Excerpted records —

--------------------

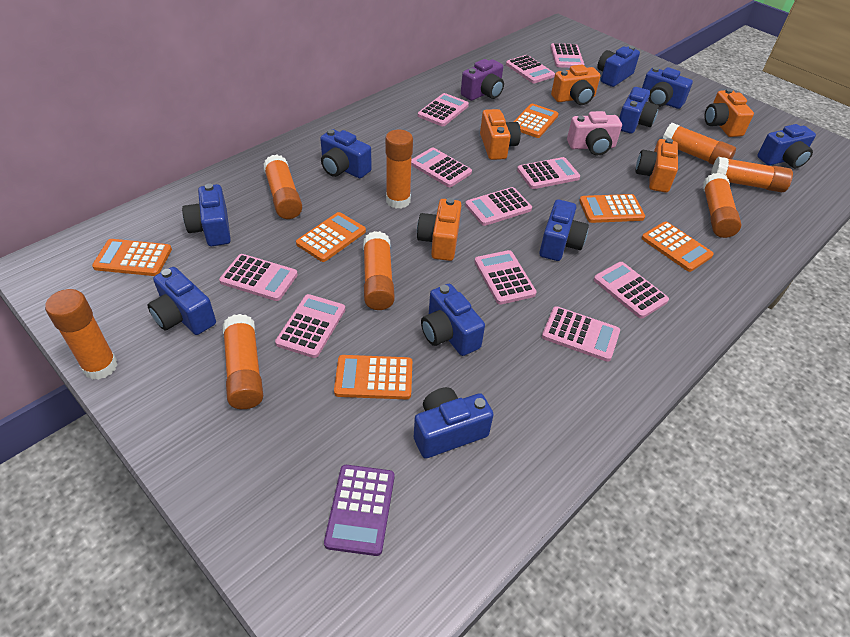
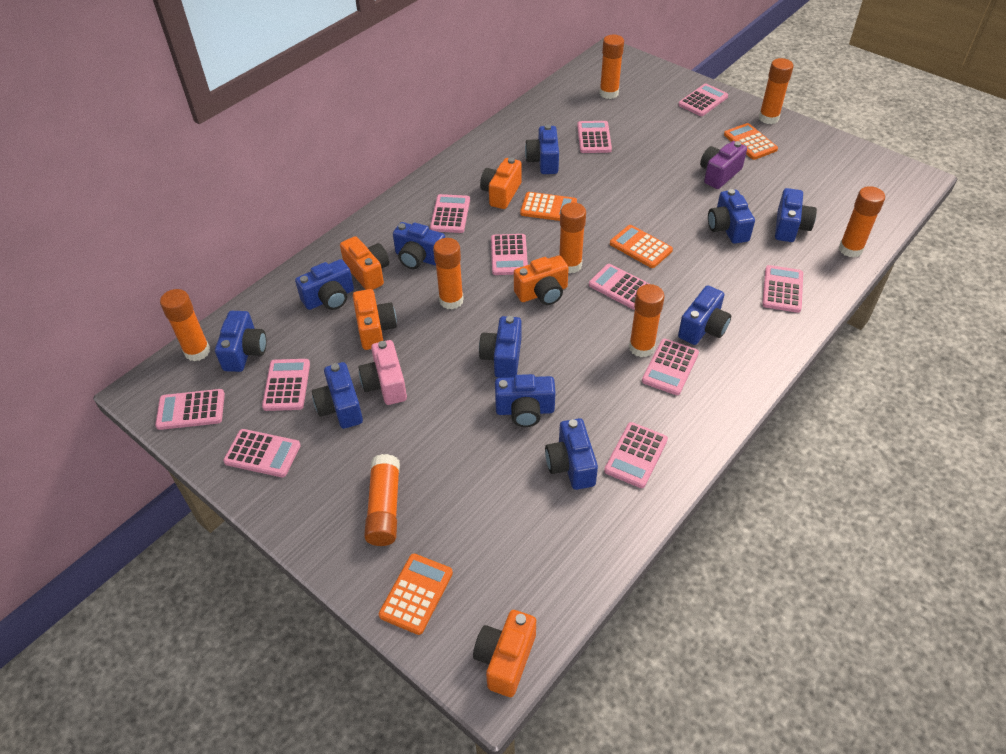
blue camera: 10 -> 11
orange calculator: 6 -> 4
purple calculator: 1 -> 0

--------------------

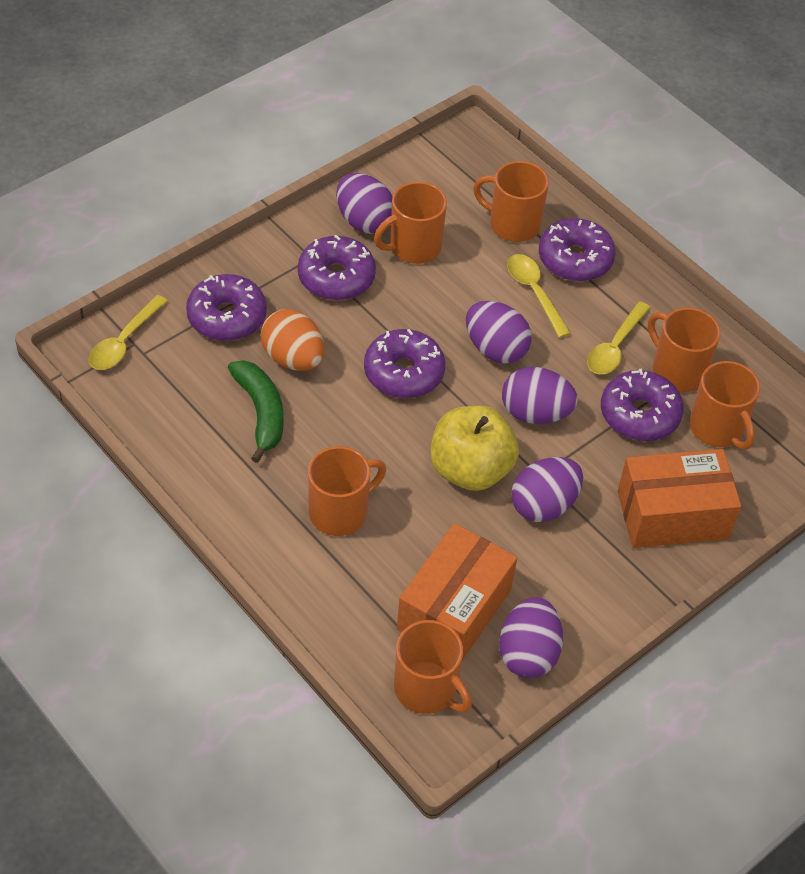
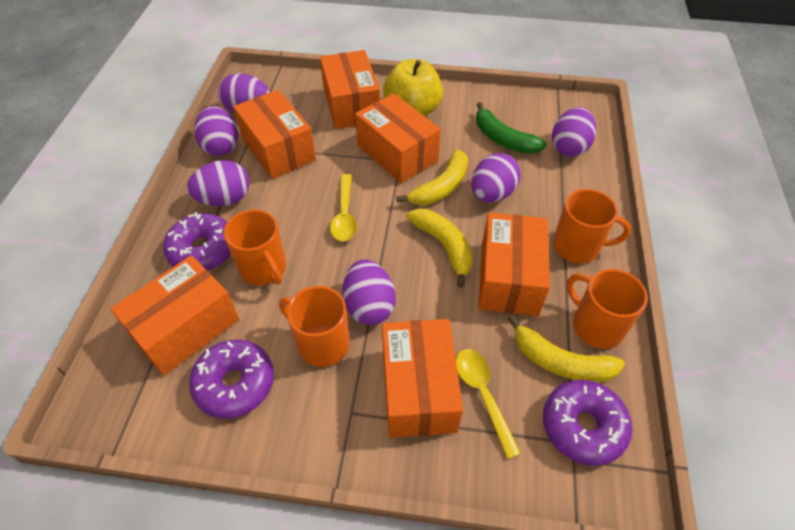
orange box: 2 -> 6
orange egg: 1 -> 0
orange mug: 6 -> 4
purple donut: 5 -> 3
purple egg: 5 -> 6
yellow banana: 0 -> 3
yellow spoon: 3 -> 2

--------------------

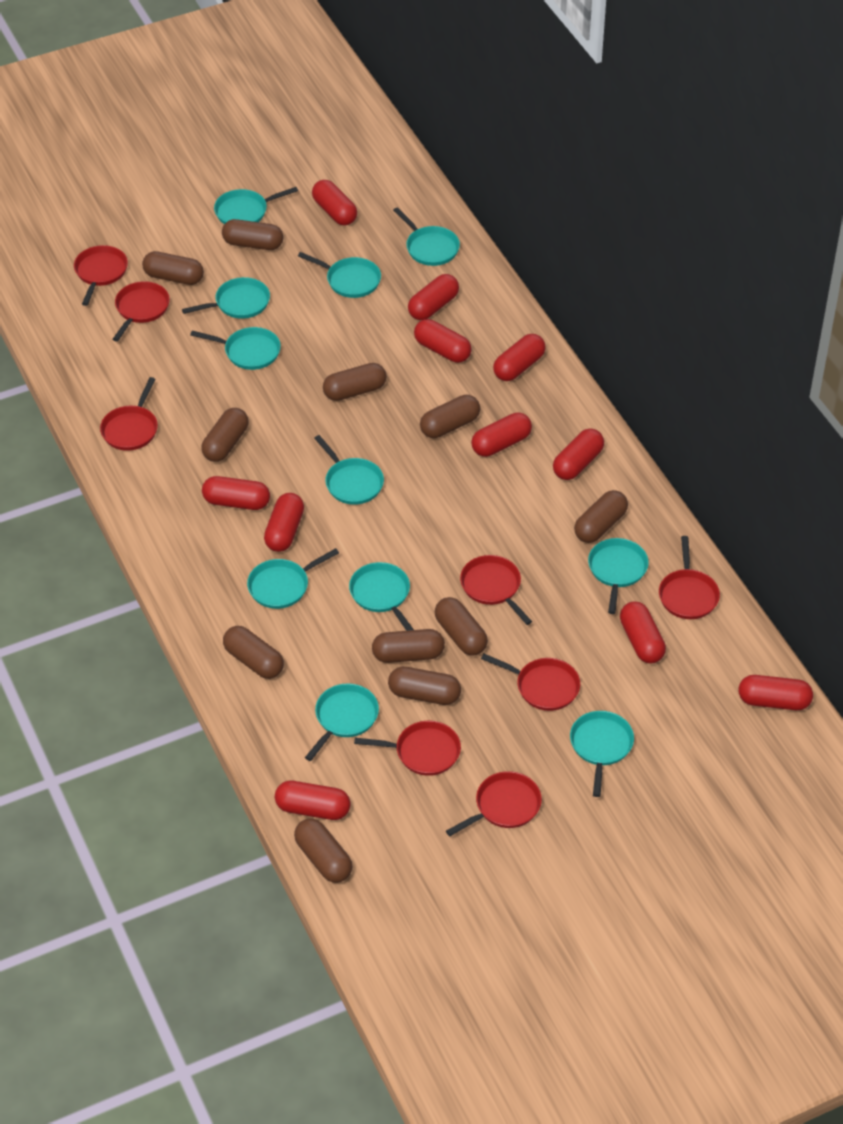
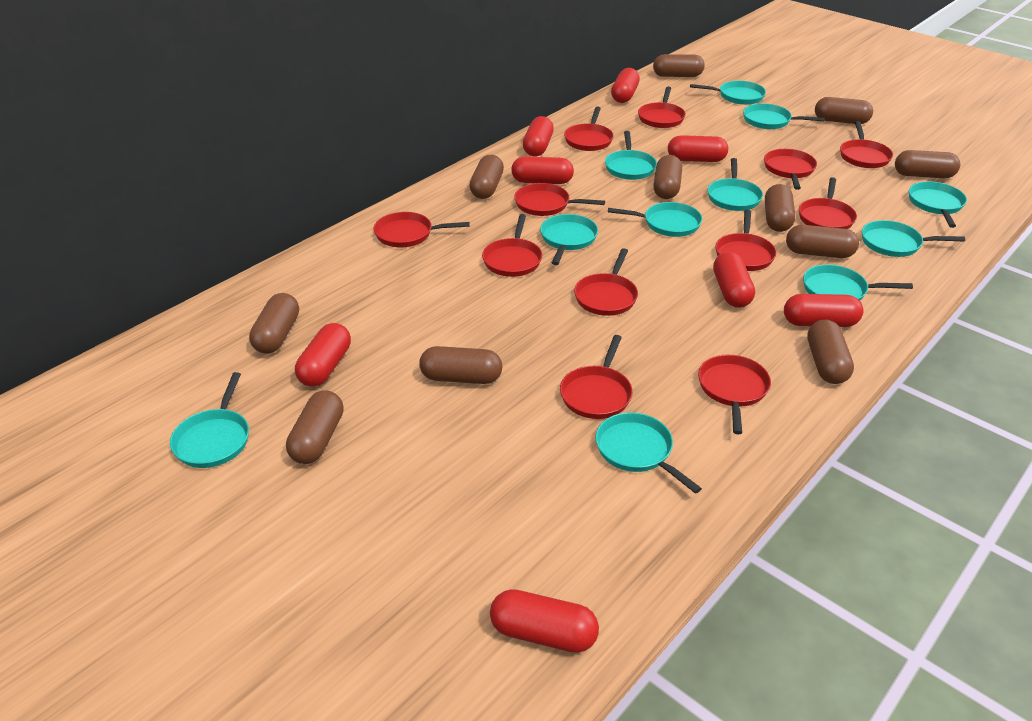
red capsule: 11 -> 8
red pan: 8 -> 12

--------------------

Task requirements — Copy the stretch of the records above that runs from the line with "purple donut: 5 -> 3" through the line with "yellow spoon: 3 -> 2". Both end lines belong in the copy, and nothing else does.

Solution to this task —
purple donut: 5 -> 3
purple egg: 5 -> 6
yellow banana: 0 -> 3
yellow spoon: 3 -> 2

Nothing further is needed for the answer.